(DATASET EXCERPTS Opens)

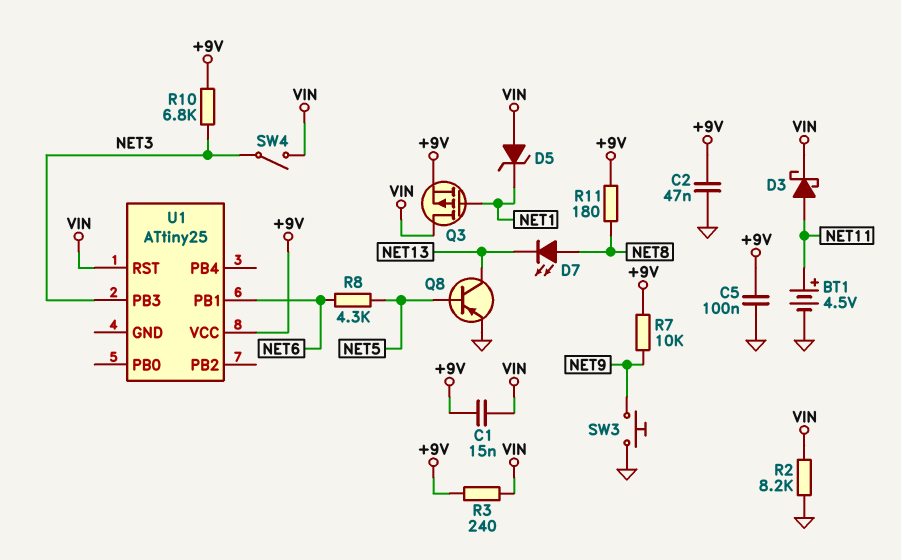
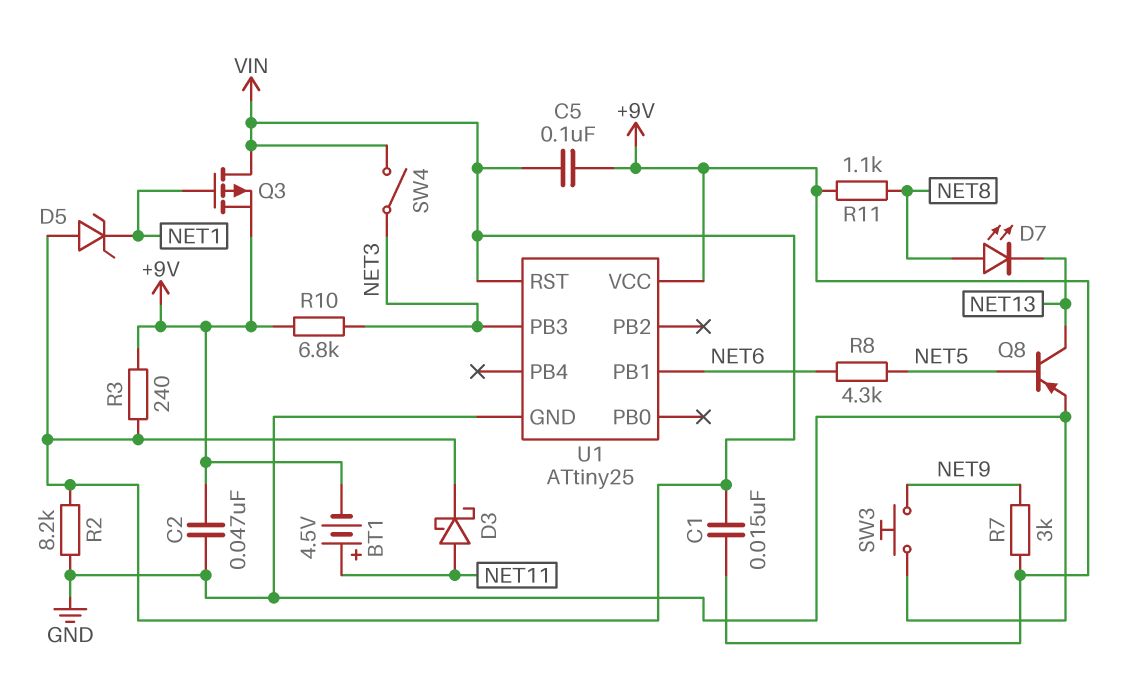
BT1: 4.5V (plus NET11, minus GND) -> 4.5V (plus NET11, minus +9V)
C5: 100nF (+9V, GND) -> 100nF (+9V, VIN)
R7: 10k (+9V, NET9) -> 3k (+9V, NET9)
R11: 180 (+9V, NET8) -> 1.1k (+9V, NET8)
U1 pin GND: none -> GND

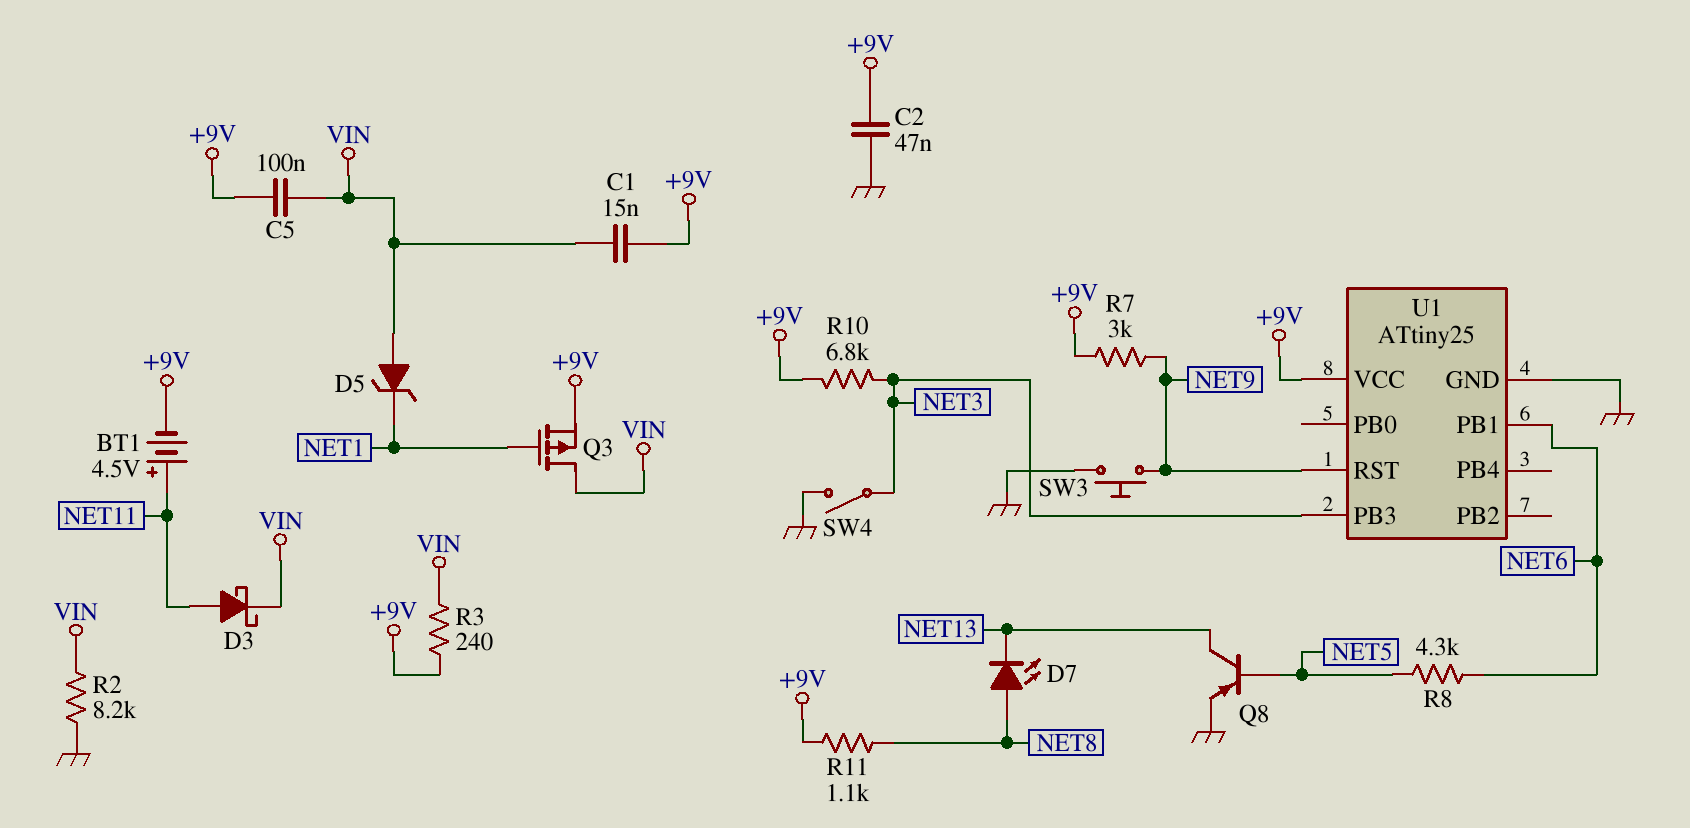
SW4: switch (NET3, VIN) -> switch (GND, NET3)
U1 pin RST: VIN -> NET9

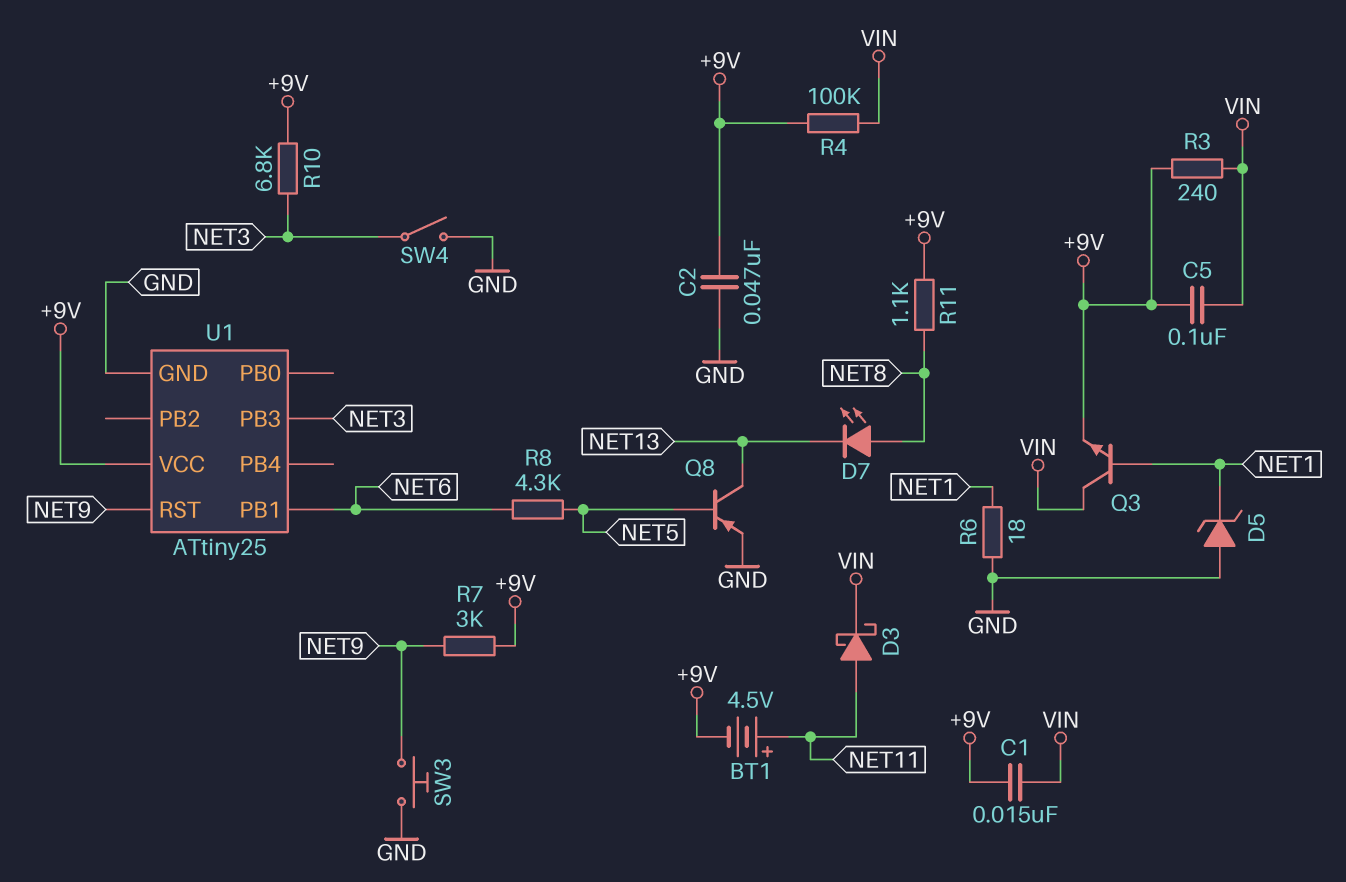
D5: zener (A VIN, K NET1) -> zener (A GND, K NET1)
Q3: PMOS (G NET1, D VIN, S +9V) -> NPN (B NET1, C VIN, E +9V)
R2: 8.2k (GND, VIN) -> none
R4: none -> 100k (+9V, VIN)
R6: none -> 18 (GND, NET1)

(DATASET EXCERPTS Closes)

# ASSIGNMENT:
Reproduce the lines above exactly, image-free.

# SOLUTION BELOW:
BT1: 4.5V (plus NET11, minus GND) -> 4.5V (plus NET11, minus +9V)
C5: 100nF (+9V, GND) -> 100nF (+9V, VIN)
R7: 10k (+9V, NET9) -> 3k (+9V, NET9)
R11: 180 (+9V, NET8) -> 1.1k (+9V, NET8)
U1 pin GND: none -> GND

SW4: switch (NET3, VIN) -> switch (GND, NET3)
U1 pin RST: VIN -> NET9

D5: zener (A VIN, K NET1) -> zener (A GND, K NET1)
Q3: PMOS (G NET1, D VIN, S +9V) -> NPN (B NET1, C VIN, E +9V)
R2: 8.2k (GND, VIN) -> none
R4: none -> 100k (+9V, VIN)
R6: none -> 18 (GND, NET1)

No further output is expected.